What to produce:
Return a faithful copy of all the entries, omitting the images.

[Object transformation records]

++++++++

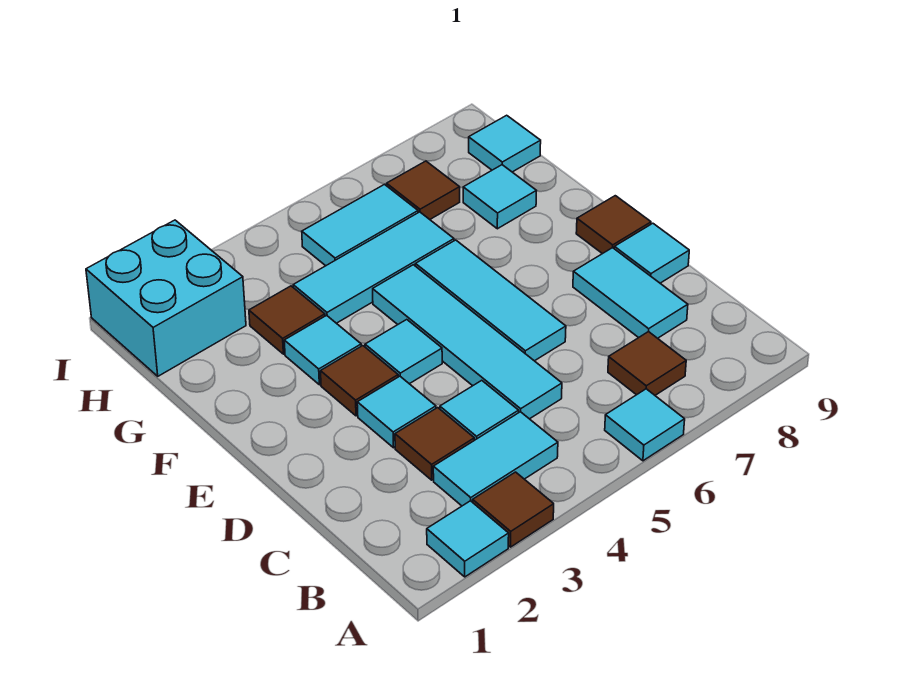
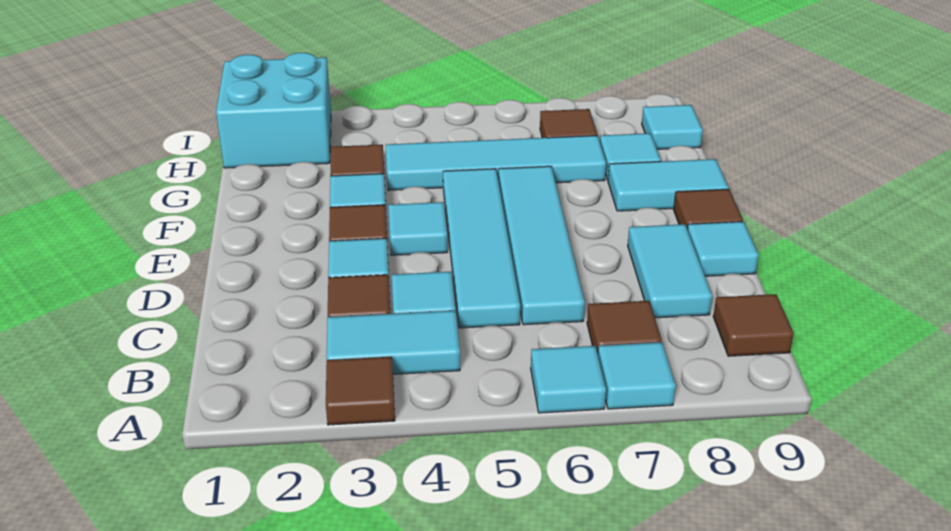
cyan tile A2 level 1 -> cyan tile A7 level 1
none -> brown tile B9 level 1
cyan tile D6:F6 level 1 -> cyan tile C6:F6 level 1
cyan tile G4:G6 level 1 -> cyan tile G4:G7 level 1
cyan tile H5:H6 level 1 -> cyan tile F8:F9 level 1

++++++++

Output:
cyan tile A2 level 1 -> cyan tile A7 level 1
none -> brown tile B9 level 1
cyan tile D6:F6 level 1 -> cyan tile C6:F6 level 1
cyan tile G4:G6 level 1 -> cyan tile G4:G7 level 1
cyan tile H5:H6 level 1 -> cyan tile F8:F9 level 1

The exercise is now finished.